**Data for review:**
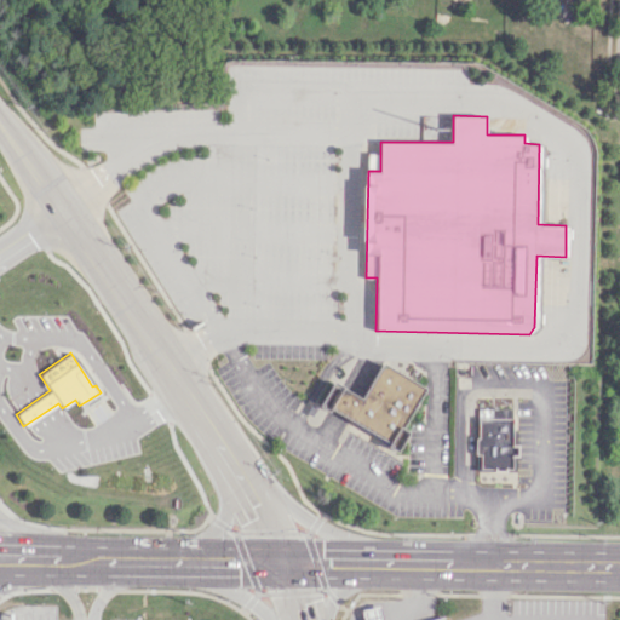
[(383,365),(423,388),(400,428),(405,430),(406,434),(395,451),(386,446),(389,442),(350,419),(361,400),(383,365)]
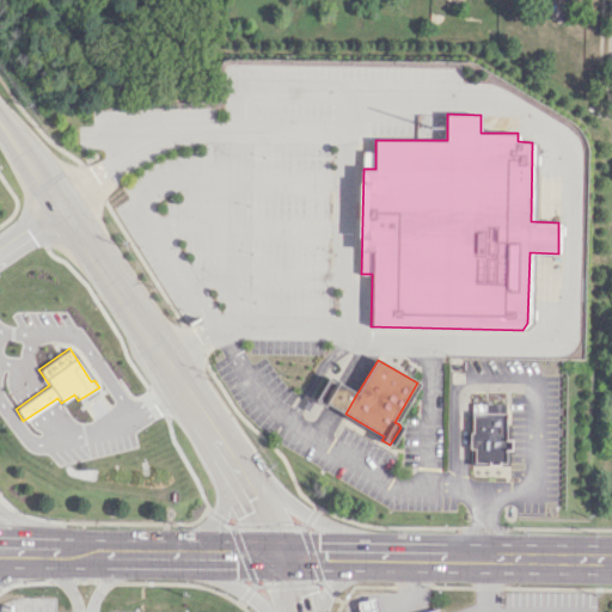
[(356,395),(346,387),(328,378),(313,401),(322,405),(324,402),(335,408),(346,414),(356,395)]
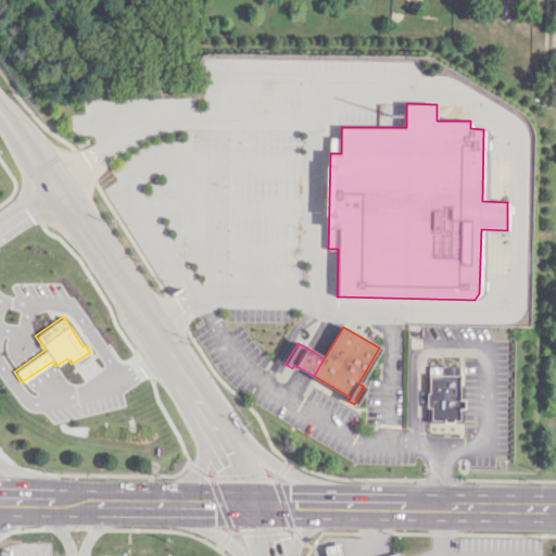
[(429,366),(429,392),(426,392),(426,406),(430,406),(429,419),(442,419),(442,421),(453,421),(453,420),(457,420),(458,407),(460,407),(462,407),(462,399),(459,399),(458,399),(458,366),(445,366),(444,366),(440,366),(429,366)]
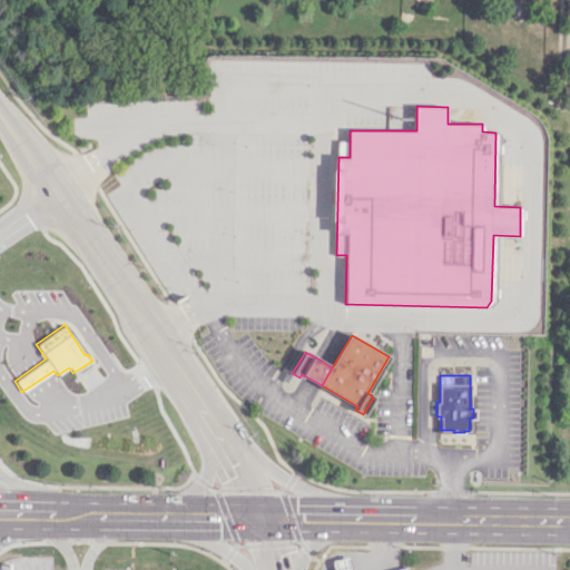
[(334,560),(336,569),(351,569),(349,557),(334,560)]
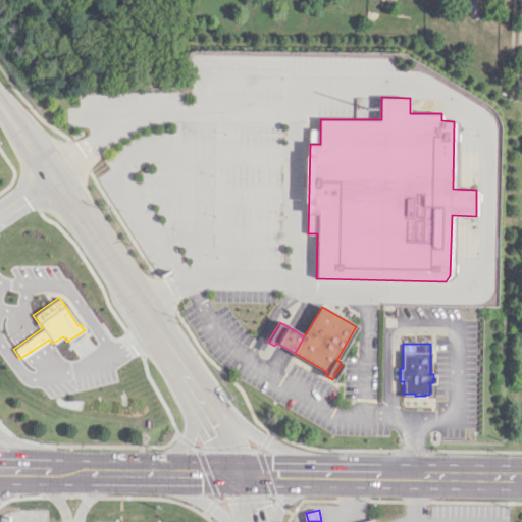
[(39,514),(0,513),(0,520),(39,521),(39,514)]
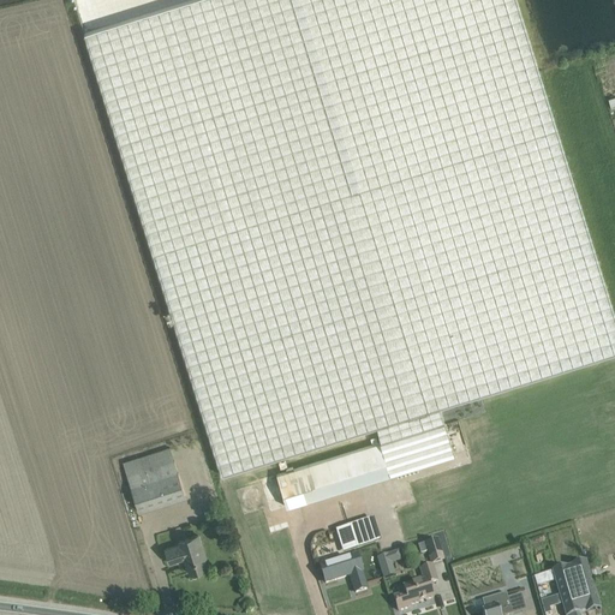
[(191,0),(84,34),(91,57),(222,476),(375,428),(429,411),(439,408),(442,406),(481,395),(614,352),(614,316),(538,71),(517,0),(191,0)]
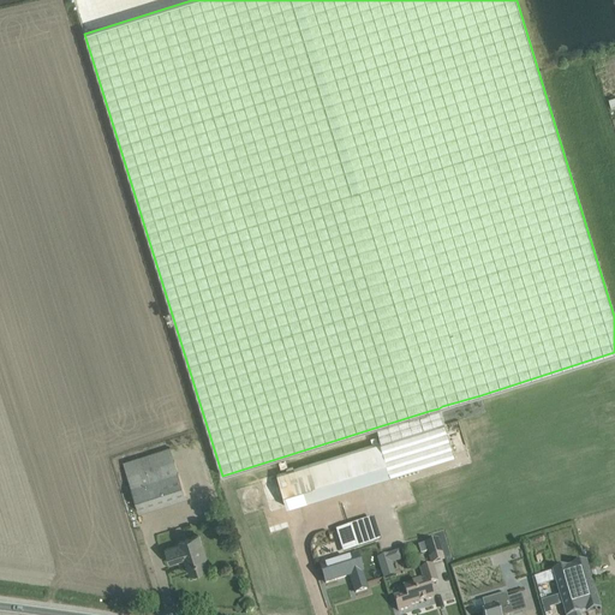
[(439,408),(429,411),(375,428),(380,442),(276,475),(286,507),(454,455),(439,408)]
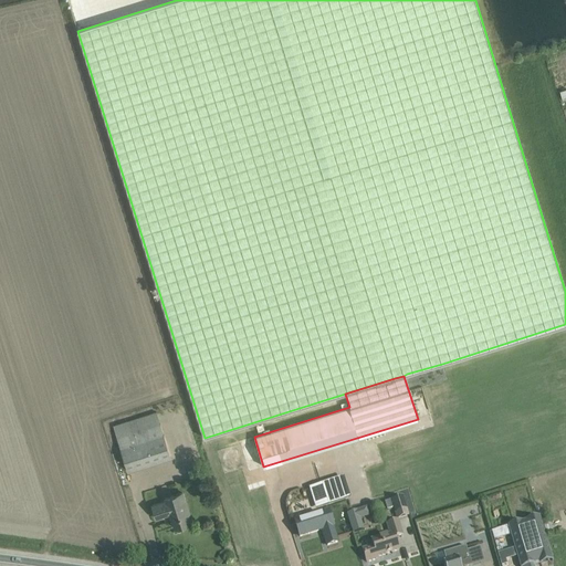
[(156,412),(113,426),(127,471),(170,458),(156,412)]
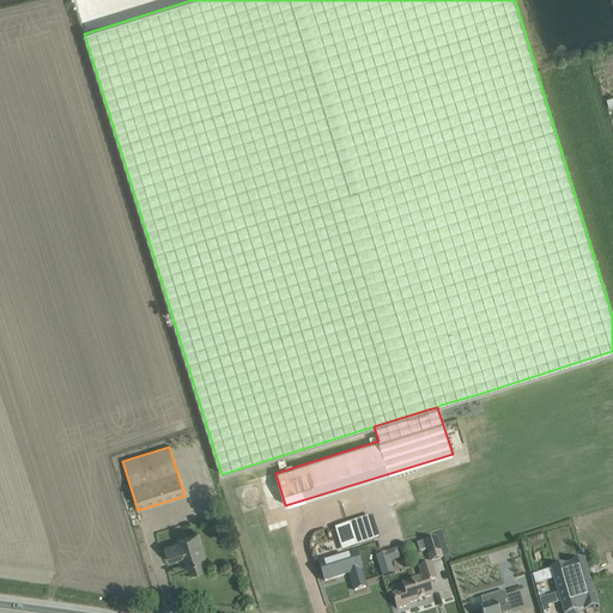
[(265,493),(247,487),(241,503),(259,509),(265,493)]
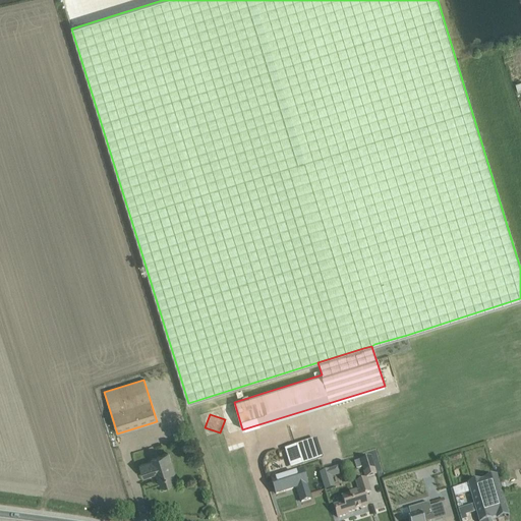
[(314,441),(296,446),(302,465),(321,459),(314,441)]
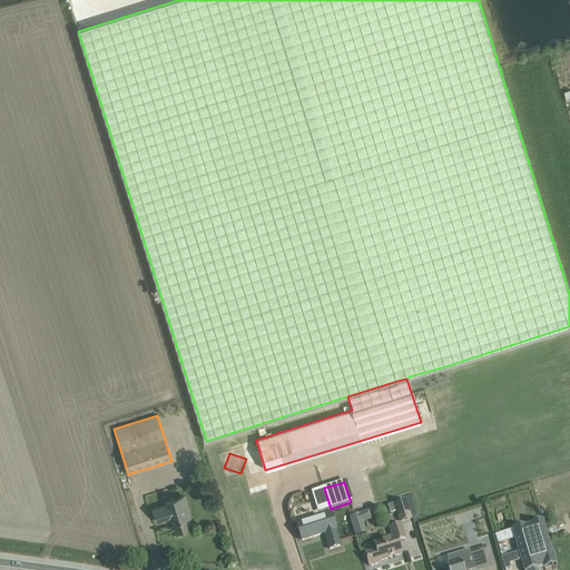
[(153,509),(154,511),(157,522),(170,518),(175,532),(192,527),(188,518),(190,517),(184,497),(166,502),(167,504),(153,509)]
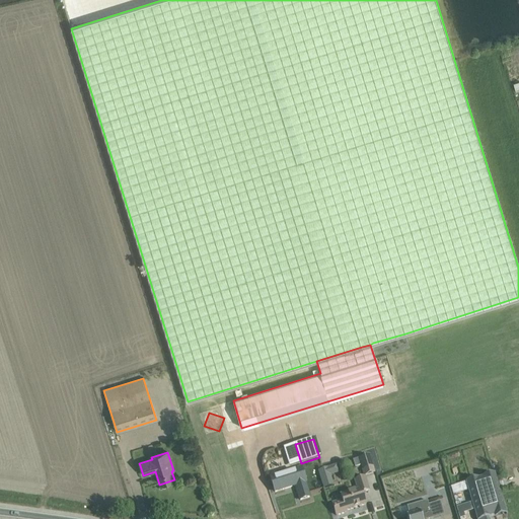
[(369,491),(365,478),(376,475),(370,456),(358,459),(360,466),(363,477),(355,480),(358,490),(341,496),(342,500),(332,502),(336,515),(347,512),(346,511),(366,505),(362,493),(369,491)]
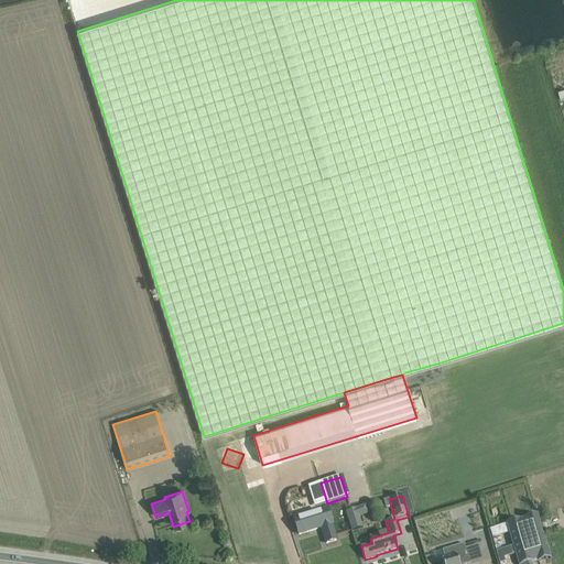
[(328,509),(294,520),(299,534),(322,528),(326,543),(336,540),(332,524),(333,524),(328,509)]
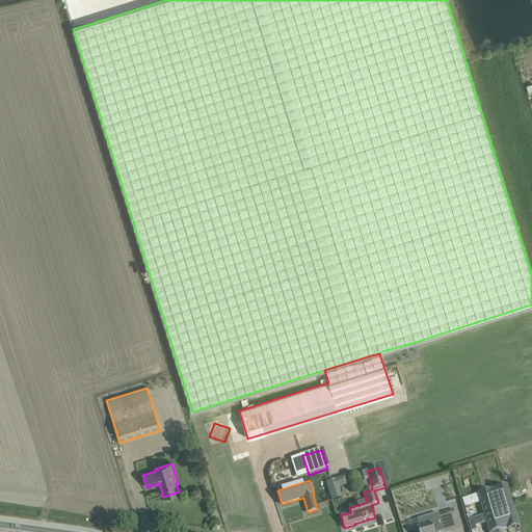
[(337,480),(327,483),(333,501),(343,498),(337,480)]
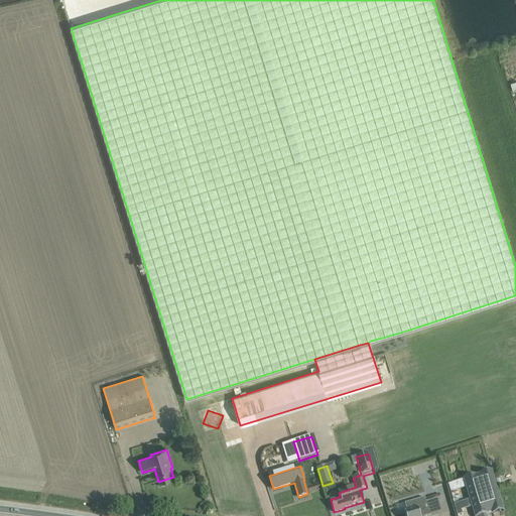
[(493,471),(492,472),(465,480),(475,515),(487,515),(488,515),(504,510),(504,512),(505,511),(498,489),(493,471)]
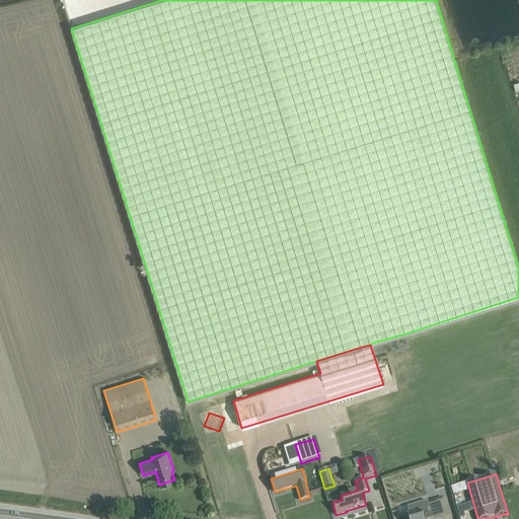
[(410,515),(406,516),(408,518),(429,518),(432,518),(427,501),(406,507),(410,515)]
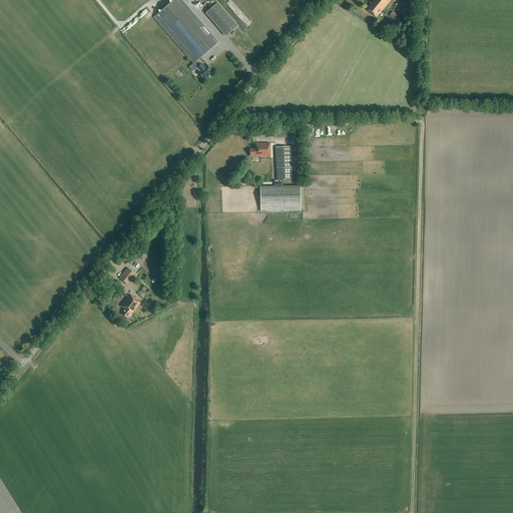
[(199,64),(196,61),(218,43),(210,33),(209,34),(180,0),(174,0),(154,17),(193,63),(200,72),(198,73),(203,79),(213,71),(208,65),(205,68),(201,63),(199,64)]
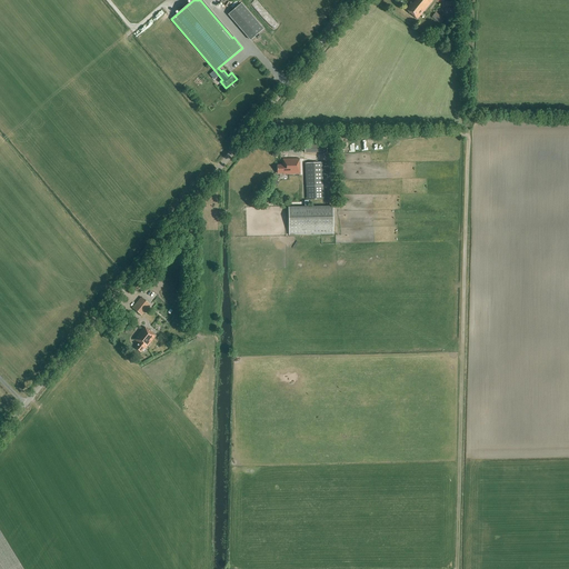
[(417,19),(432,0),(415,0),(416,0),(412,5),(411,3),(406,10),(417,19)]
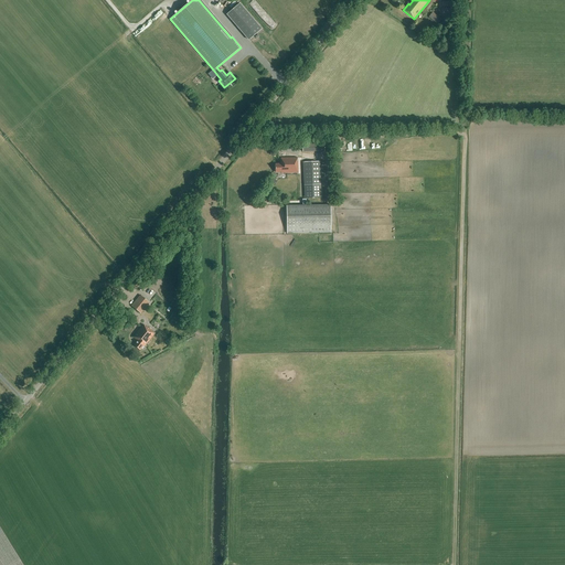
[(248,41),(260,30),(238,4),(226,14),(248,41)]
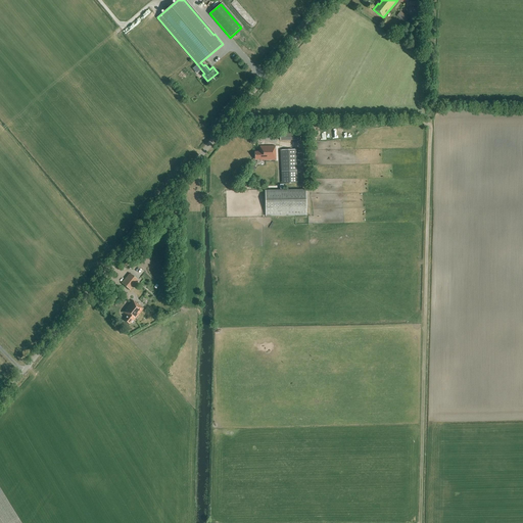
[(409,15),(424,15),(424,8),(409,7),(409,15)]
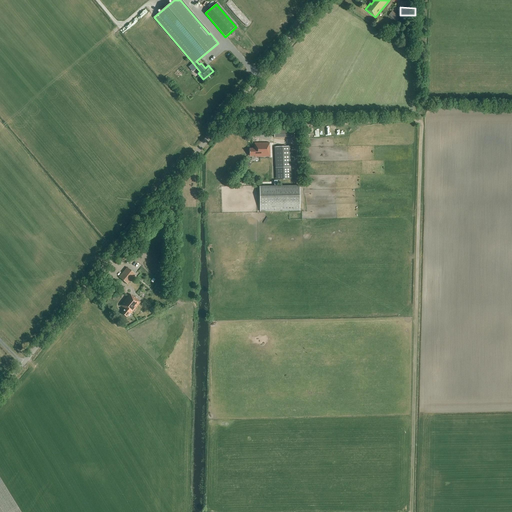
[(396,22),(400,17),(392,11),(388,16),(396,22)]
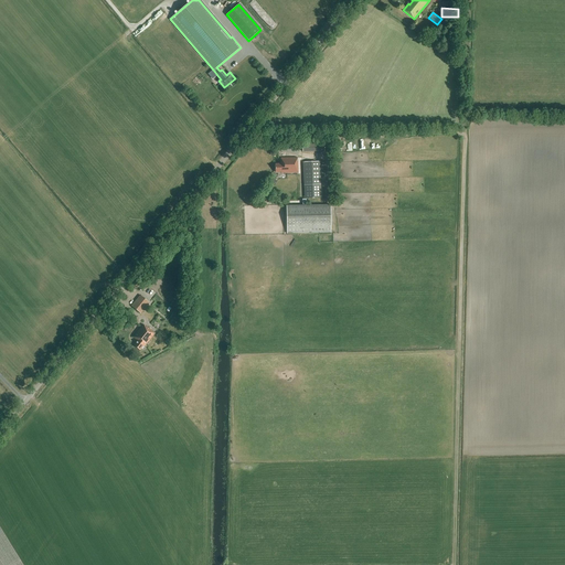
[(324,140),(302,141),(302,152),(324,151),(324,140)]
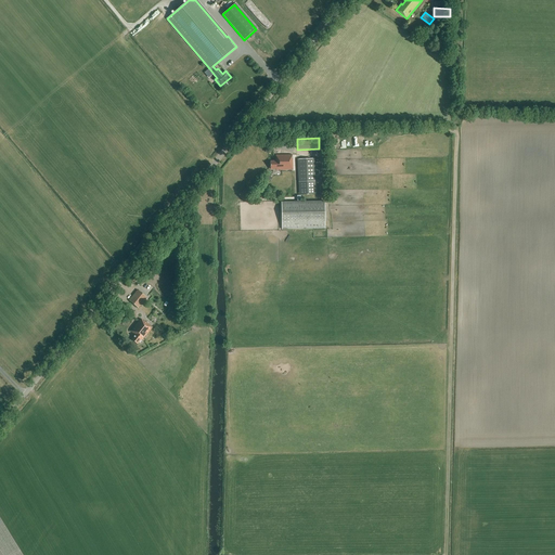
[(276,170),(293,170),(292,159),(292,155),(275,155),(275,162),(270,162),(270,169),(276,169),(276,170)]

**What is required:**
Only the text of the records belongs in your answer, copied exactly as it appears above.

**Answer below:**
[(383,365),(423,388),(400,428),(405,430),(406,434),(395,451),(386,446),(389,442),(350,419),(361,400),(383,365)]
[(356,395),(346,387),(328,378),(313,401),(322,405),(324,402),(335,408),(346,414),(356,395)]
[(429,366),(429,392),(426,392),(426,406),(430,406),(429,419),(442,419),(442,421),(453,421),(453,420),(457,420),(458,407),(460,407),(462,407),(462,399),(459,399),(458,399),(458,366),(445,366),(444,366),(440,366),(429,366)]
[(334,560),(336,569),(351,569),(349,557),(334,560)]
[(39,514),(0,513),(0,520),(39,521),(39,514)]
[(191,0),(84,34),(91,57),(222,476),(375,428),(429,411),(439,408),(442,406),(481,395),(614,352),(614,316),(538,71),(517,0),(191,0)]
[(439,408),(429,411),(375,428),(380,442),(276,475),(286,507),(454,455),(439,408)]
[(156,412),(113,426),(127,471),(170,458),(156,412)]
[(265,493),(247,487),(241,503),(259,509),(265,493)]
[(314,441),(296,446),(302,465),(321,459),(314,441)]
[(153,509),(154,511),(157,522),(170,518),(175,532),(192,527),(188,518),(190,517),(184,497),(166,502),(167,504),(153,509)]
[(369,491),(365,478),(376,475),(370,456),(358,459),(360,466),(363,477),(355,480),(358,490),(341,496),(342,500),(332,502),(336,515),(347,512),(346,511),(366,505),(362,493),(369,491)]
[(328,509),(294,520),(299,534),(322,528),(326,543),(336,540),(332,524),(333,524),(328,509)]
[(337,480),(327,483),(333,501),(343,498),(337,480)]
[(493,471),(492,472),(465,480),(475,515),(487,515),(488,515),(504,510),(504,512),(505,511),(498,489),(493,471)]
[(410,515),(406,516),(408,518),(429,518),(432,518),(427,501),(406,507),(410,515)]
[(199,64),(196,61),(218,43),(210,33),(209,34),(180,0),(174,0),(154,17),(193,63),(200,72),(198,73),(203,79),(213,71),(208,65),(205,68),(201,63),(199,64)]
[(417,19),(432,0),(415,0),(416,0),(412,5),(411,3),(406,10),(417,19)]
[(248,41),(260,30),(238,4),(226,14),(248,41)]
[(409,15),(424,15),(424,8),(409,7),(409,15)]
[(396,22),(400,17),(392,11),(388,16),(396,22)]
[(324,140),(302,141),(302,152),(324,151),(324,140)]
[(276,170),(293,170),(292,159),(292,155),(275,155),(275,162),(270,162),(270,169),(276,169),(276,170)]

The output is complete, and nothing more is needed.